- _What needs to be done_: Copy the data below exactly.
++++ Excerpted data
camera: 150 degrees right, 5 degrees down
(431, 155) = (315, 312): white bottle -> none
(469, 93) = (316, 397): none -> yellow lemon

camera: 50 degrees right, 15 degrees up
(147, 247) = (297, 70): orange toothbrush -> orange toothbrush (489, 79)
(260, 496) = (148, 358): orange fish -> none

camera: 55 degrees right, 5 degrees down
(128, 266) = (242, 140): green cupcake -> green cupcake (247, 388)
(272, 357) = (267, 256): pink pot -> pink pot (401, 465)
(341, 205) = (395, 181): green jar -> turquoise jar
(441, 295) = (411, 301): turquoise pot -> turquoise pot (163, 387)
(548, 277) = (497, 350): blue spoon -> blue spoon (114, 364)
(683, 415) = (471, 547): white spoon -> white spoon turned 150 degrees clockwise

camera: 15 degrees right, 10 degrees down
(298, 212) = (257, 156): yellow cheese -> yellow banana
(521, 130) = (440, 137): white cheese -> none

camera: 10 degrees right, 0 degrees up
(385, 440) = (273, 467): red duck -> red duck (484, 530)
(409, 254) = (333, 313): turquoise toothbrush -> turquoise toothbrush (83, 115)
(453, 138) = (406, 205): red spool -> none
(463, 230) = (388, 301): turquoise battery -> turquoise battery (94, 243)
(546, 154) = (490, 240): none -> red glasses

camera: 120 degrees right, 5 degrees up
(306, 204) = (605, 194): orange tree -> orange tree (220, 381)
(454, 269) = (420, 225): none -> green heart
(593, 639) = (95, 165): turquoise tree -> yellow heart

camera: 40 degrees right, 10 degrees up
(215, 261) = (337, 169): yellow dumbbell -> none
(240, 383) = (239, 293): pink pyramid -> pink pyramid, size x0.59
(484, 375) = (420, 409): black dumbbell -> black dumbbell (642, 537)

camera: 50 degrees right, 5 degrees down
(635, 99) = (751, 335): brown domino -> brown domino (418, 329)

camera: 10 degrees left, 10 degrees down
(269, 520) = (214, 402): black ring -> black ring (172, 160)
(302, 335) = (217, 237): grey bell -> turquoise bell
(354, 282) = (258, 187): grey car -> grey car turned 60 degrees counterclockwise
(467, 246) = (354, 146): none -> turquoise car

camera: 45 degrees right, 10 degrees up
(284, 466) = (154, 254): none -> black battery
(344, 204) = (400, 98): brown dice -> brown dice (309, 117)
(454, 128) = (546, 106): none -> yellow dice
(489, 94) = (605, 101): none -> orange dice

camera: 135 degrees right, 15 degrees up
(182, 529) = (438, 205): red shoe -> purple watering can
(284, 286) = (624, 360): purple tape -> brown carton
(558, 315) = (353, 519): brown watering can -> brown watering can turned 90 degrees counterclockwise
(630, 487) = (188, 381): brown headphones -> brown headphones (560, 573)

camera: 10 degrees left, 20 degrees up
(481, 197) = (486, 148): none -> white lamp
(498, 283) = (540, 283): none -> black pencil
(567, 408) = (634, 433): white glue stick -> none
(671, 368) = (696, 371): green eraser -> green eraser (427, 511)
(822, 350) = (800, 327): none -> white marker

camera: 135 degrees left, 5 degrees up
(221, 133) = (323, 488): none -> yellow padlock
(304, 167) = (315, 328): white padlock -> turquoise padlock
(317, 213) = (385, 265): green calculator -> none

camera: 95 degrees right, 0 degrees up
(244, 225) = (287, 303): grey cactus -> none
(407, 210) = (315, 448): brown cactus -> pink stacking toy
++++++++
- _Written response_:
camera: 150 degrees right, 5 degrees down
(431, 155) = (315, 312): white bottle -> none
(469, 93) = (316, 397): none -> yellow lemon

camera: 50 degrees right, 15 degrees up
(147, 247) = (297, 70): orange toothbrush -> orange toothbrush (489, 79)
(260, 496) = (148, 358): orange fish -> none

camera: 55 degrees right, 5 degrees down
(128, 266) = (242, 140): green cupcake -> green cupcake (247, 388)
(272, 357) = (267, 256): pink pot -> pink pot (401, 465)
(341, 205) = (395, 181): green jar -> turquoise jar
(441, 295) = (411, 301): turquoise pot -> turquoise pot (163, 387)
(548, 277) = (497, 350): blue spoon -> blue spoon (114, 364)
(683, 415) = (471, 547): white spoon -> white spoon turned 150 degrees clockwise

camera: 15 degrees right, 10 degrees down
(298, 212) = (257, 156): yellow cheese -> yellow banana
(521, 130) = (440, 137): white cheese -> none

camera: 10 degrees right, 0 degrees up
(385, 440) = (273, 467): red duck -> red duck (484, 530)
(409, 254) = (333, 313): turquoise toothbrush -> turquoise toothbrush (83, 115)
(453, 138) = (406, 205): red spool -> none
(463, 230) = (388, 301): turquoise battery -> turquoise battery (94, 243)
(546, 154) = (490, 240): none -> red glasses

camera: 120 degrees right, 5 degrees up
(306, 204) = (605, 194): orange tree -> orange tree (220, 381)
(454, 269) = (420, 225): none -> green heart
(593, 639) = (95, 165): turquoise tree -> yellow heart

camera: 40 degrees right, 10 degrees up
(215, 261) = (337, 169): yellow dumbbell -> none
(240, 383) = (239, 293): pink pyramid -> pink pyramid, size x0.59
(484, 375) = (420, 409): black dumbbell -> black dumbbell (642, 537)

camera: 50 degrees right, 5 degrees down
(635, 99) = (751, 335): brown domino -> brown domino (418, 329)

camera: 10 degrees left, 10 degrees down
(269, 520) = (214, 402): black ring -> black ring (172, 160)
(302, 335) = (217, 237): grey bell -> turquoise bell
(354, 282) = (258, 187): grey car -> grey car turned 60 degrees counterclockwise
(467, 246) = (354, 146): none -> turquoise car

camera: 45 degrees right, 10 degrees up
(284, 466) = (154, 254): none -> black battery
(344, 204) = (400, 98): brown dice -> brown dice (309, 117)
(454, 128) = (546, 106): none -> yellow dice
(489, 94) = (605, 101): none -> orange dice

camera: 135 degrees right, 15 degrees up
(182, 529) = (438, 205): red shoe -> purple watering can
(284, 286) = (624, 360): purple tape -> brown carton
(558, 315) = (353, 519): brown watering can -> brown watering can turned 90 degrees counterclockwise
(630, 487) = (188, 381): brown headphones -> brown headphones (560, 573)

camera: 10 degrees left, 20 degrees up
(481, 197) = (486, 148): none -> white lamp
(498, 283) = (540, 283): none -> black pencil
(567, 408) = (634, 433): white glue stick -> none
(671, 368) = (696, 371): green eraser -> green eraser (427, 511)
(822, 350) = (800, 327): none -> white marker

camera: 135 degrees left, 5 degrees up
(221, 133) = (323, 488): none -> yellow padlock
(304, 167) = (315, 328): white padlock -> turquoise padlock
(317, 213) = (385, 265): green calculator -> none

camera: 95 degrees right, 0 degrees up
(244, 225) = (287, 303): grey cactus -> none
(407, 210) = (315, 448): brown cactus -> pink stacking toy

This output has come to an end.